## Available data
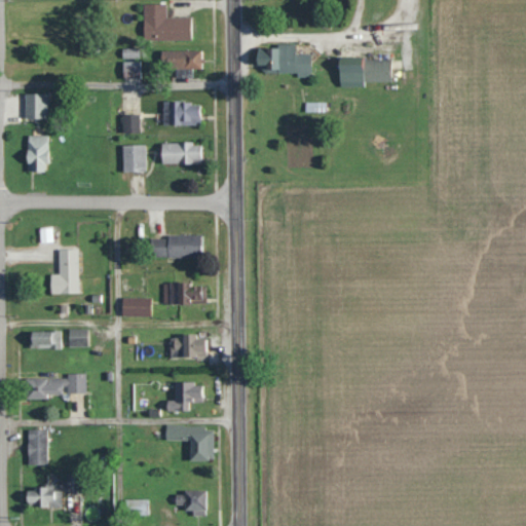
[(166,3),(142,3),(142,39),(192,39),(192,15),(166,15),(166,3)]
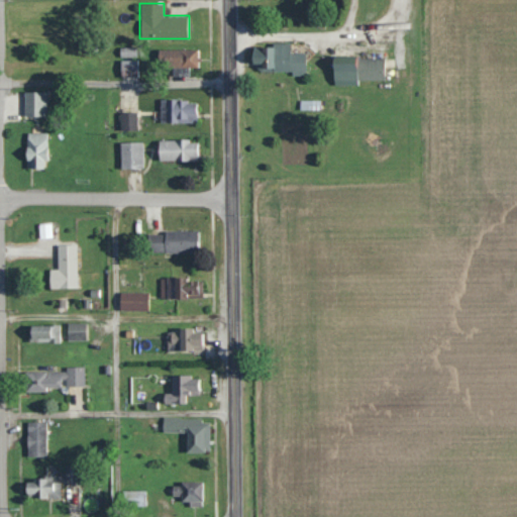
[(292,42),(263,43),(263,71),(304,70),(304,50),(292,50),(292,42)]
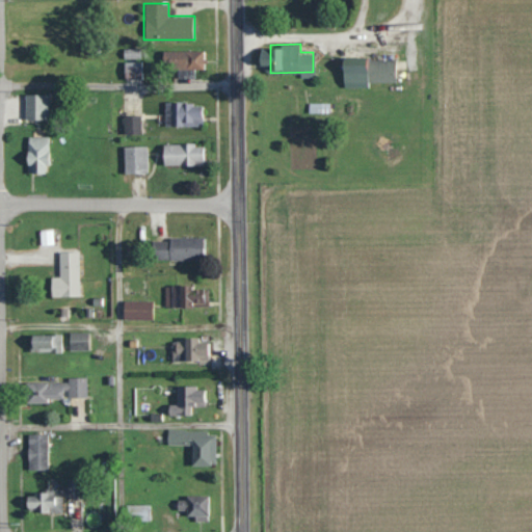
[(160,49),(160,84),(194,84),(194,49),(160,49)]
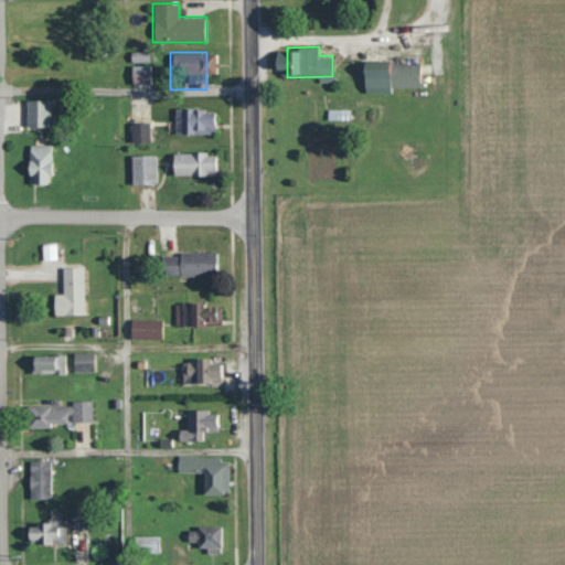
[(419,62),(361,63),(361,89),(419,89),(419,62)]
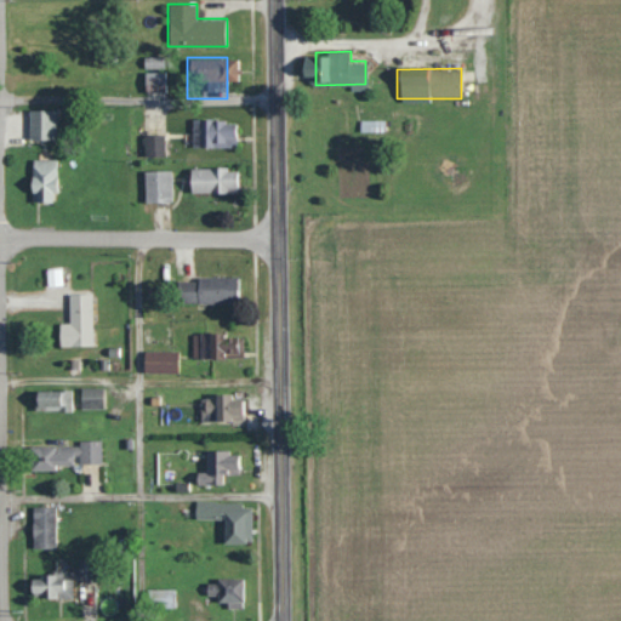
[(167,92),(167,72),(144,72),(144,92),(167,92)]
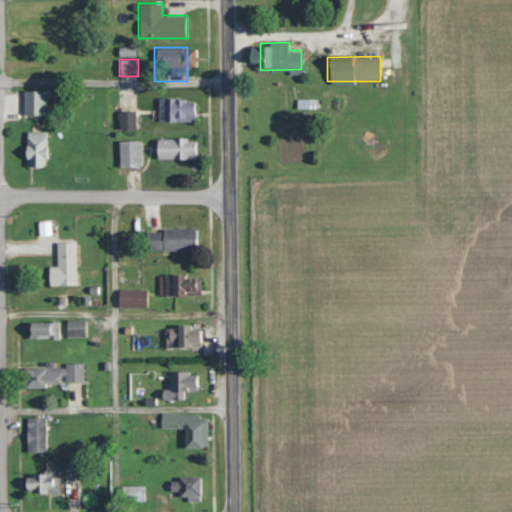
[(45,89),(23,89),(23,114),(45,114),(45,89)]
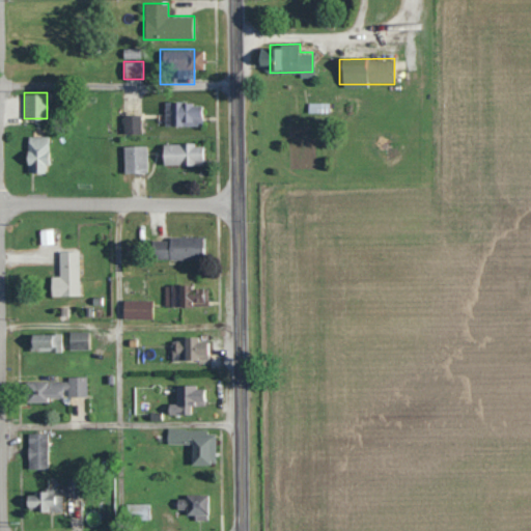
[(164,101),(164,126),(193,126),(193,101),(164,101)]
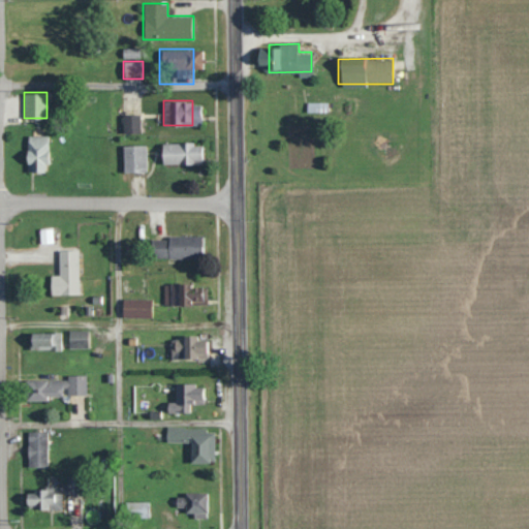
[(122,116),(122,133),(141,133),(141,116),(122,116)]
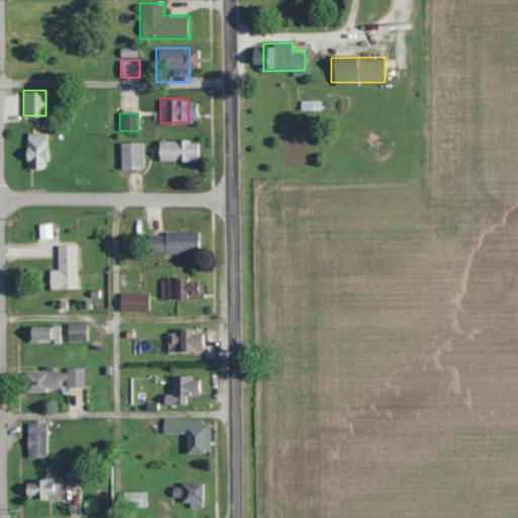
[(47,132),(25,132),(25,168),(47,168),(47,132)]
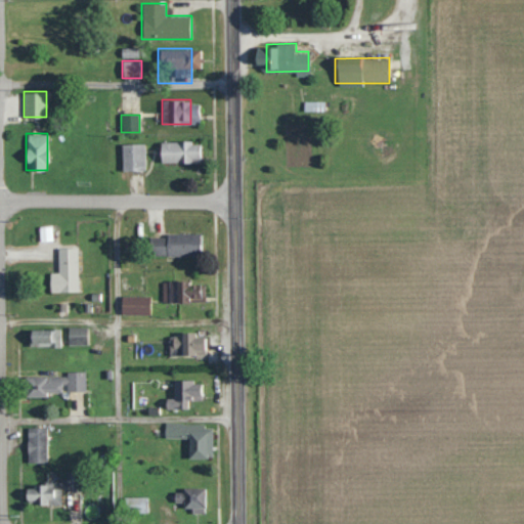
[(201,163),(201,141),(158,141),(158,163),(201,163)]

## To-do item
Excluding the pictures, transcribe all of the entries exactly.

## Answer area
[(166,3),(142,3),(142,39),(192,39),(192,15),(166,15),(166,3)]
[(292,42),(263,43),(263,71),(304,70),(304,50),(292,50),(292,42)]
[(160,49),(160,84),(194,84),(194,49),(160,49)]
[(419,62),(361,63),(361,89),(419,89),(419,62)]
[(167,92),(167,72),(144,72),(144,92),(167,92)]
[(45,89),(23,89),(23,114),(45,114),(45,89)]
[(164,101),(164,126),(193,126),(193,101),(164,101)]
[(122,116),(122,133),(141,133),(141,116),(122,116)]
[(47,132),(25,132),(25,168),(47,168),(47,132)]
[(201,163),(201,141),(158,141),(158,163),(201,163)]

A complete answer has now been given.